[Task details] The reply must repeat each entry exactly and contain no pictures.

#### Provided records

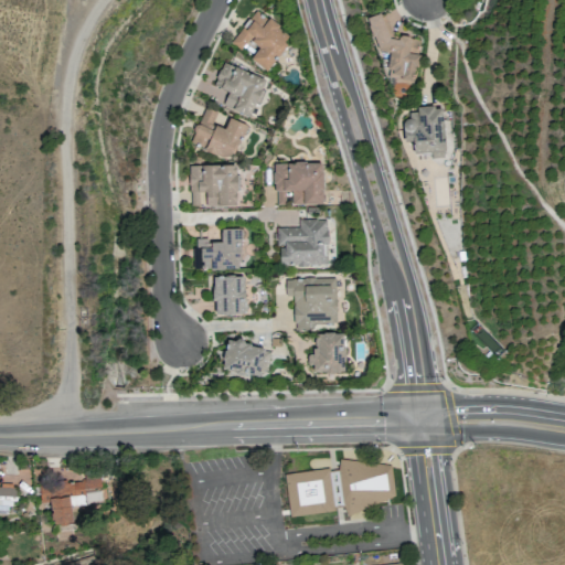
[(251,59),(265,71),(291,38),(257,11),(232,43),(241,50),(248,40),(258,48),(251,59)]
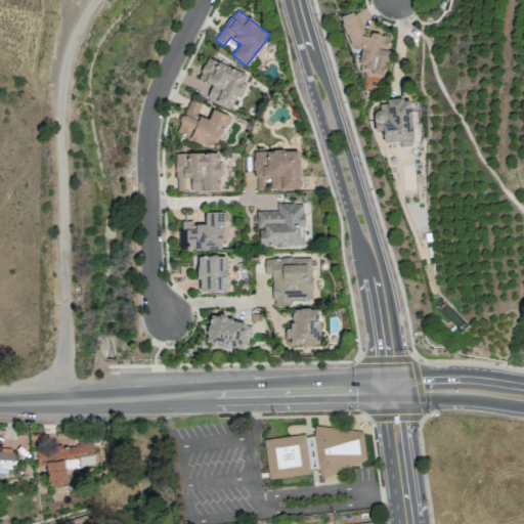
[(339,16),(350,48),(361,49),(358,75),(385,77),(389,36),(373,34),(362,38),(352,12),(339,16)]
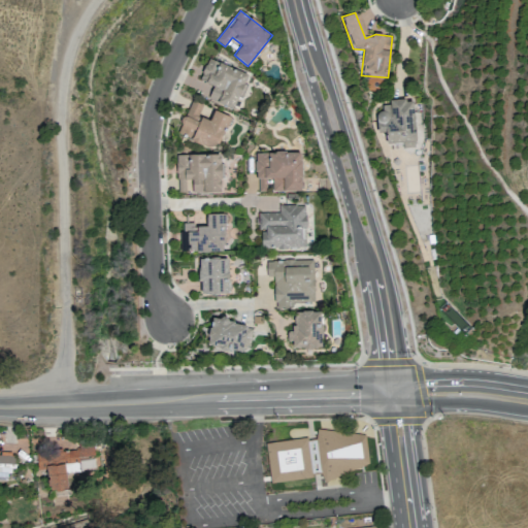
[(248,74),(208,58),(199,80),(213,86),(207,99),(233,109),(248,74)]
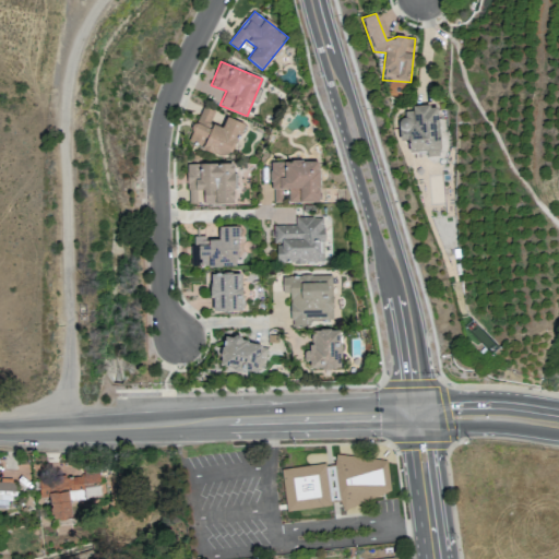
[(438,105),(412,106),(412,111),(399,111),(400,140),(407,140),(408,152),(426,152),(426,156),(440,155),(438,105)]
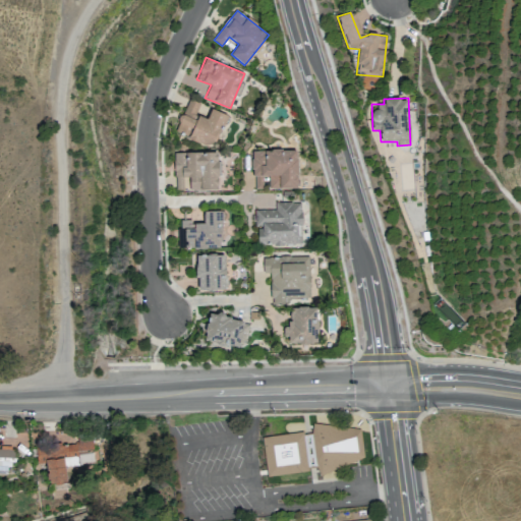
[(226,114),(211,109),(207,119),(195,115),(199,103),(187,99),(176,133),(215,147),(226,114)]
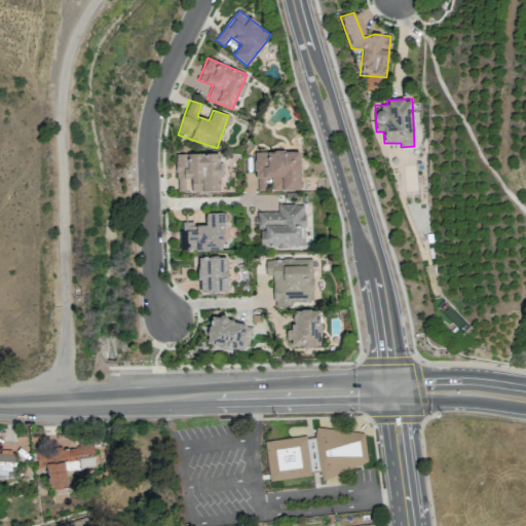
[(271,190),(300,190),(300,151),(255,152),(256,190),(265,190),(265,177),(271,177),(271,190)]
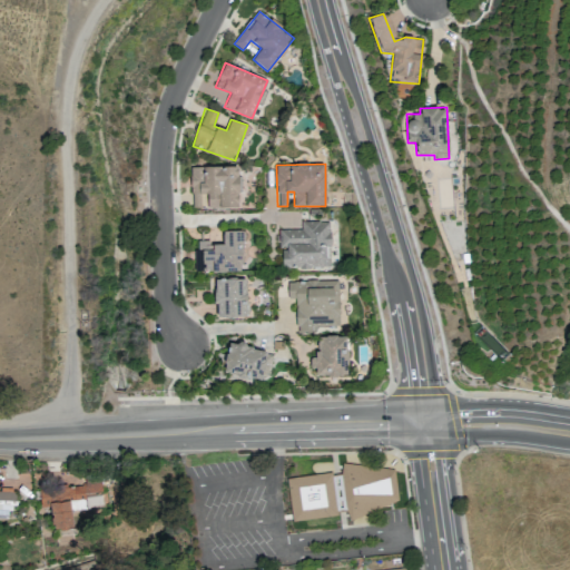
[(190,167),(192,207),(200,207),(200,194),(206,194),(207,208),(238,207),(237,166),(190,167)]
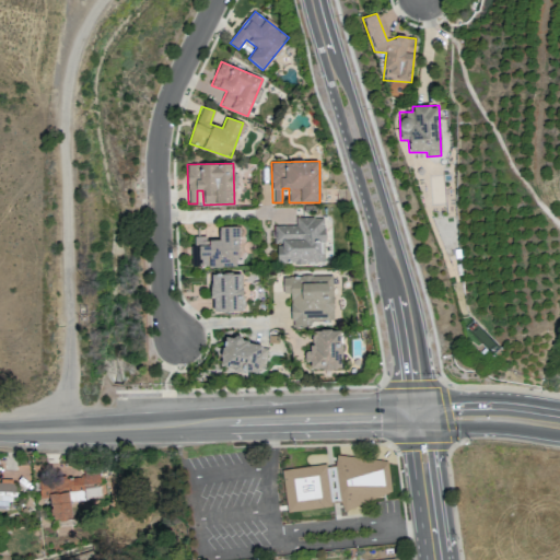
[(275,225),(276,264),(324,263),(323,217),(295,218),(295,225),(275,225)]
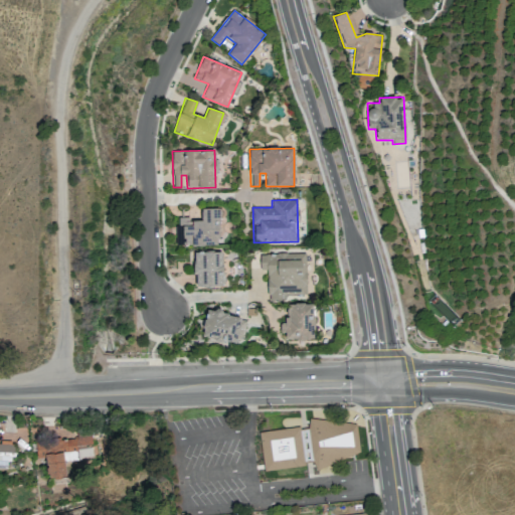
[(218,208),(201,208),(201,220),(189,220),(189,217),(177,217),(176,244),(218,245),(218,208)]
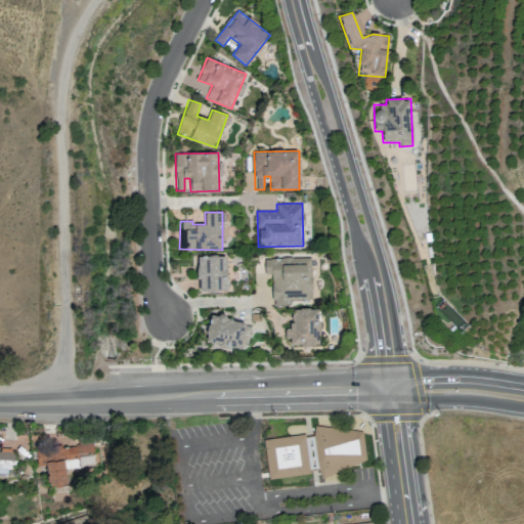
[(226,291),(226,256),(198,256),(198,292),(226,291)]
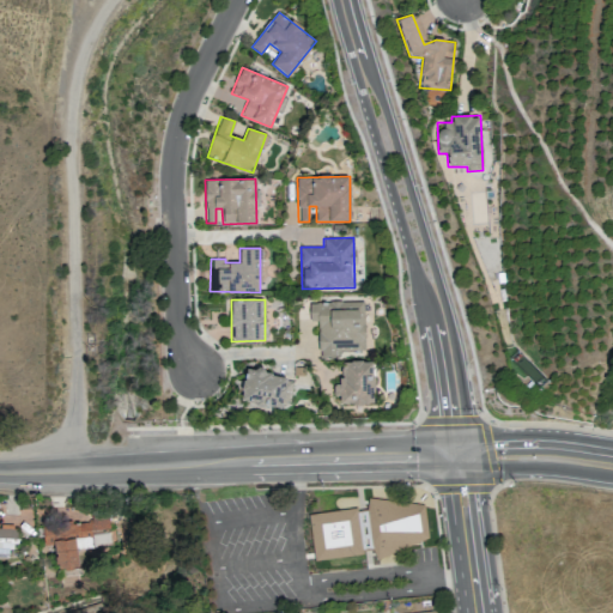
[(309,302),(309,321),(317,321),(319,352),(364,352),(364,302),(309,302)]
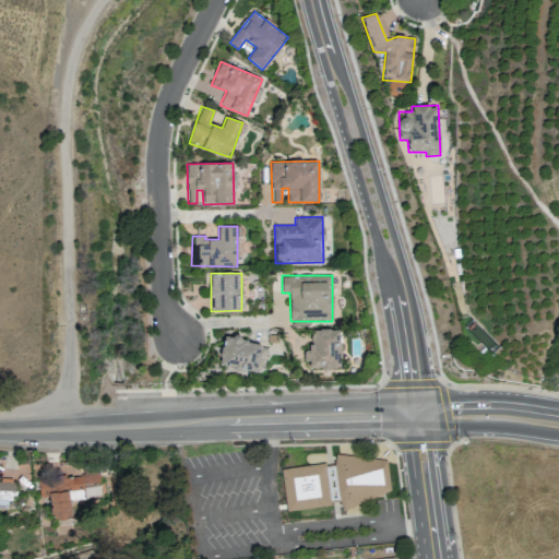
[(311,368),(341,368),(340,329),(310,330),(311,368)]
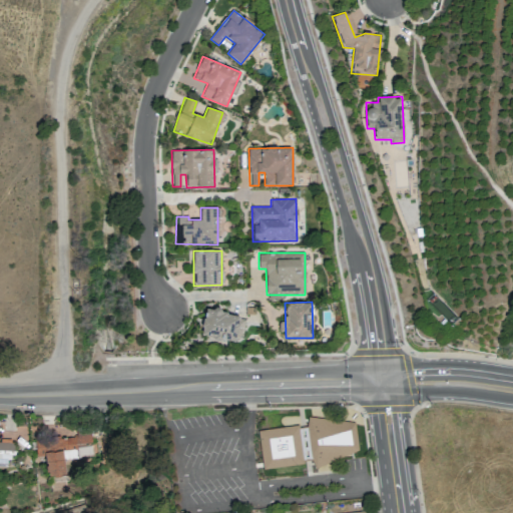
[(245,315),(204,310),(201,335),(242,340),(245,315)]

########

[Expected answer]
[(251,59),(265,71),(291,38),(257,11),(232,43),(241,50),(248,40),(258,48),(251,59)]
[(339,16),(350,48),(361,49),(358,75),(385,77),(389,36),(373,34),(362,38),(352,12),(339,16)]
[(248,74),(208,58),(199,80),(213,86),(207,99),(233,109),(248,74)]
[(438,105),(412,106),(412,111),(399,111),(400,140),(407,140),(408,152),(426,152),(426,156),(440,155),(438,105)]
[(226,114),(211,109),(207,119),(195,115),(199,103),(187,99),(176,133),(215,147),(226,114)]
[(271,190),(300,190),(300,151),(255,152),(256,190),(265,190),(265,177),(271,177),(271,190)]
[(190,167),(192,207),(200,207),(200,194),(206,194),(207,208),(238,207),(237,166),(190,167)]
[(275,225),(276,264),(324,263),(323,217),(295,218),(295,225),(275,225)]
[(218,208),(201,208),(201,220),(189,220),(189,217),(177,217),(176,244),(218,245),(218,208)]
[(226,291),(226,256),(198,256),(198,292),(226,291)]
[(309,302),(309,321),(317,321),(319,352),(364,352),(364,302),(309,302)]
[(311,368),(341,368),(340,329),(310,330),(311,368)]
[(245,315),(204,310),(201,335),(242,340),(245,315)]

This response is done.